Data under study —

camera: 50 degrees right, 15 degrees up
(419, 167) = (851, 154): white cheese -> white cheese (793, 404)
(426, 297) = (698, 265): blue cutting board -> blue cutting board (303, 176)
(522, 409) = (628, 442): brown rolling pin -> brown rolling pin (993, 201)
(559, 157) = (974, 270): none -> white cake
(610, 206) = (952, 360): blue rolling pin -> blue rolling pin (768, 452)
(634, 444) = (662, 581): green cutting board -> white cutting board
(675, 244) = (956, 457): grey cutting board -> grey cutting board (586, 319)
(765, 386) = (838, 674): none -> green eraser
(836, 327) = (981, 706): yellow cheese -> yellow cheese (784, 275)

* * *

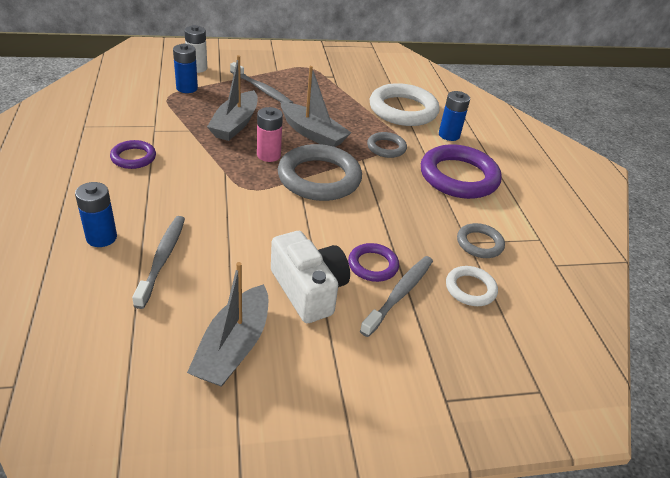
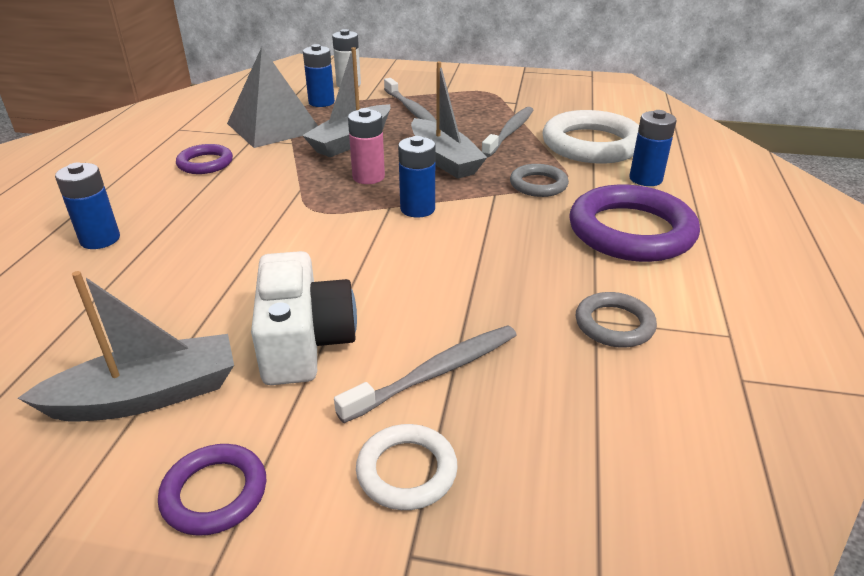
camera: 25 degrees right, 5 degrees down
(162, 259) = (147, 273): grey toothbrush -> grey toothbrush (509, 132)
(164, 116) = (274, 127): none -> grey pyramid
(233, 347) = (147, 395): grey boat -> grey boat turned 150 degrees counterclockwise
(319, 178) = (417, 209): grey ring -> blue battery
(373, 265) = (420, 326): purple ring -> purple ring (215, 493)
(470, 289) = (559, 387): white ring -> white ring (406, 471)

Requirement —
Every line from the line containing "(522, 409) = (628, 442): brown" through the line containing "(836, 327) = (981, 706): yellow" in the records above must be retyped exactly. Leave out the rest.

Solution to this exercise —
(522, 409) = (628, 442): brown rolling pin -> brown rolling pin (993, 201)
(559, 157) = (974, 270): none -> white cake
(610, 206) = (952, 360): blue rolling pin -> blue rolling pin (768, 452)
(634, 444) = (662, 581): green cutting board -> white cutting board
(675, 244) = (956, 457): grey cutting board -> grey cutting board (586, 319)
(765, 386) = (838, 674): none -> green eraser
(836, 327) = (981, 706): yellow cheese -> yellow cheese (784, 275)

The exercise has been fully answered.